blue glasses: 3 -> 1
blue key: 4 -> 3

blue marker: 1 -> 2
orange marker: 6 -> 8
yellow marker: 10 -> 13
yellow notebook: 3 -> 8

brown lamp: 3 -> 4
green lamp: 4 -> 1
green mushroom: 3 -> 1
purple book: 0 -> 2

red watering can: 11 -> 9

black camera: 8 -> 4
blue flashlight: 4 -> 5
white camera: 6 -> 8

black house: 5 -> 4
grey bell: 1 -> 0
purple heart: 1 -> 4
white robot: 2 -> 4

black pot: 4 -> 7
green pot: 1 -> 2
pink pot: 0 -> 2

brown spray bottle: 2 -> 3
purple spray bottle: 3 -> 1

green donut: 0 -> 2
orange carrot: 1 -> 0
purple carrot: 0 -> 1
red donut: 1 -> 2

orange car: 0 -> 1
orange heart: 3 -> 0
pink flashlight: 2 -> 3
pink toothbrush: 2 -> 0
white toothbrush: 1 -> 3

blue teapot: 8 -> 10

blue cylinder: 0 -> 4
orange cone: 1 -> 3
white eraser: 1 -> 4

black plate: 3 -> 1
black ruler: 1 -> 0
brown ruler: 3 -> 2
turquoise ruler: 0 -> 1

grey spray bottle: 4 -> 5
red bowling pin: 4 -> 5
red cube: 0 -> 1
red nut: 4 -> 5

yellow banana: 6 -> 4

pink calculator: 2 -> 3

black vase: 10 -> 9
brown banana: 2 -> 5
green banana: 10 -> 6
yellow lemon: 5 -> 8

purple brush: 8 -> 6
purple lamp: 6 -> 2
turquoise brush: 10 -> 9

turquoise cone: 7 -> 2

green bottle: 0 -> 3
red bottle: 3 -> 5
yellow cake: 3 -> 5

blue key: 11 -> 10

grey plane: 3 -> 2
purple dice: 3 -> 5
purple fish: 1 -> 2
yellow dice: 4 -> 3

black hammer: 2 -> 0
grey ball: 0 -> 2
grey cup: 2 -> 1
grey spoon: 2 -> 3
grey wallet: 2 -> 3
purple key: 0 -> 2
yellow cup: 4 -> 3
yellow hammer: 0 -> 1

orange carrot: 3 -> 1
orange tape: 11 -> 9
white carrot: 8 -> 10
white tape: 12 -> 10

* * * *

* TASK TO COMPLETE: Exactly the lines from the one that holds "purple book: 0 -> 2" through the final line of the records above should be written out, and only those.

* COMPLETED TASK:
purple book: 0 -> 2

red watering can: 11 -> 9

black camera: 8 -> 4
blue flashlight: 4 -> 5
white camera: 6 -> 8

black house: 5 -> 4
grey bell: 1 -> 0
purple heart: 1 -> 4
white robot: 2 -> 4

black pot: 4 -> 7
green pot: 1 -> 2
pink pot: 0 -> 2

brown spray bottle: 2 -> 3
purple spray bottle: 3 -> 1

green donut: 0 -> 2
orange carrot: 1 -> 0
purple carrot: 0 -> 1
red donut: 1 -> 2

orange car: 0 -> 1
orange heart: 3 -> 0
pink flashlight: 2 -> 3
pink toothbrush: 2 -> 0
white toothbrush: 1 -> 3

blue teapot: 8 -> 10

blue cylinder: 0 -> 4
orange cone: 1 -> 3
white eraser: 1 -> 4

black plate: 3 -> 1
black ruler: 1 -> 0
brown ruler: 3 -> 2
turquoise ruler: 0 -> 1

grey spray bottle: 4 -> 5
red bowling pin: 4 -> 5
red cube: 0 -> 1
red nut: 4 -> 5

yellow banana: 6 -> 4

pink calculator: 2 -> 3

black vase: 10 -> 9
brown banana: 2 -> 5
green banana: 10 -> 6
yellow lemon: 5 -> 8

purple brush: 8 -> 6
purple lamp: 6 -> 2
turquoise brush: 10 -> 9

turquoise cone: 7 -> 2

green bottle: 0 -> 3
red bottle: 3 -> 5
yellow cake: 3 -> 5

blue key: 11 -> 10

grey plane: 3 -> 2
purple dice: 3 -> 5
purple fish: 1 -> 2
yellow dice: 4 -> 3

black hammer: 2 -> 0
grey ball: 0 -> 2
grey cup: 2 -> 1
grey spoon: 2 -> 3
grey wallet: 2 -> 3
purple key: 0 -> 2
yellow cup: 4 -> 3
yellow hammer: 0 -> 1

orange carrot: 3 -> 1
orange tape: 11 -> 9
white carrot: 8 -> 10
white tape: 12 -> 10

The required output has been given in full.